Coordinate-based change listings
┌──
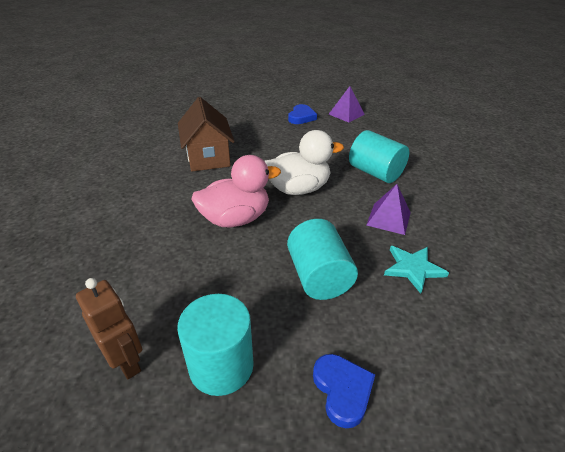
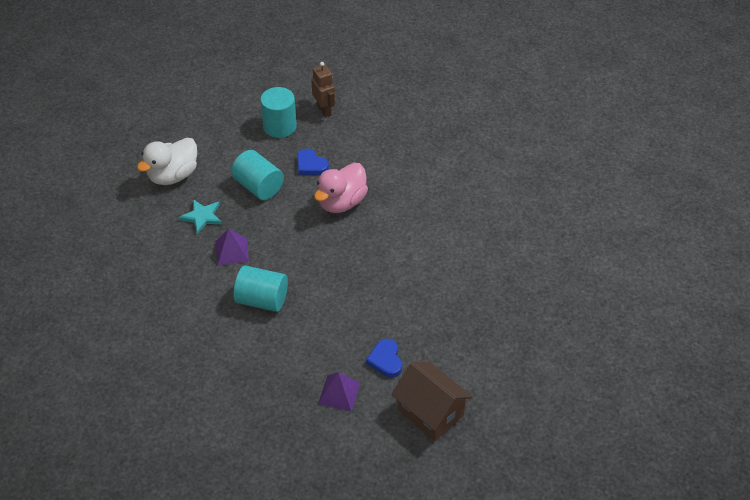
camera: 150 degrees right, 10 degrees up
brown robot [76,278,142,379] -> brown robot turned 135 degrees counterclockwise [311,62,335,118]
brown house [178,97,235,172] -> brown house moved to [391,362,473,441]
white duck [264,130,344,195] -> white duck moved to [137,138,197,185]
blue heart [313,354,376,428] -> blue heart moved to [297,149,329,175]

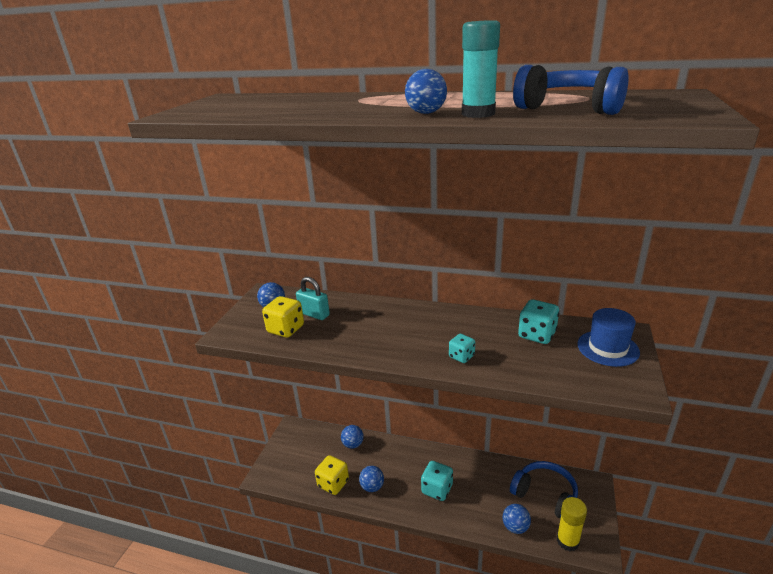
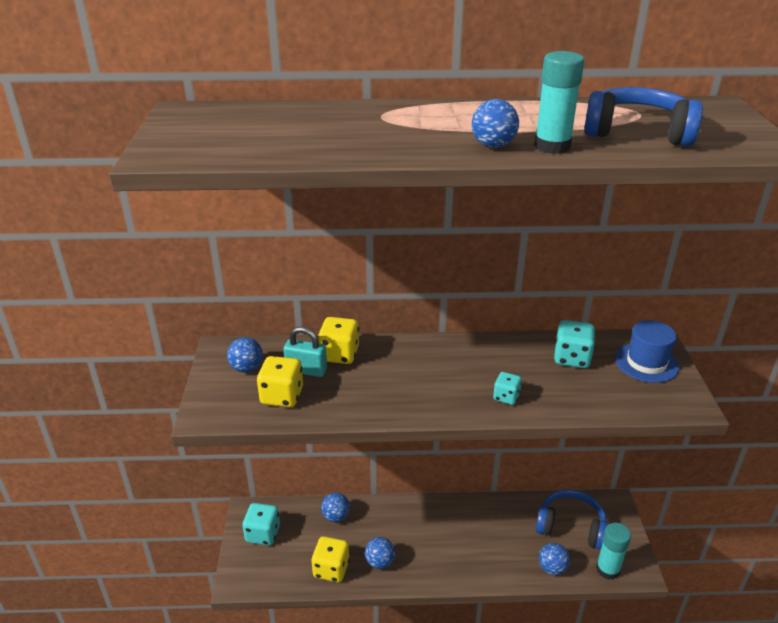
camera: 20 degrees left, 5 degrees up
turquoise dice [421,461,453,501] -> turquoise dice moved to [242,503,280,545]
yellow glue stick [557,497,587,551] -> turquoise glue stick [596,523,631,580]
none -> yellow dice [318,317,359,364]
└──
PROBLEM:
Each line from the one with "blue heart [313,354,376,428]" through the final line of the records must be copied exactly, with no pictures and no additional lines.

EXPECTED OUTPUT:
blue heart [313,354,376,428] -> blue heart moved to [297,149,329,175]

camera: 20 degrees left, 5 degrees up
turquoise dice [421,461,453,501] -> turquoise dice moved to [242,503,280,545]
yellow glue stick [557,497,587,551] -> turquoise glue stick [596,523,631,580]
none -> yellow dice [318,317,359,364]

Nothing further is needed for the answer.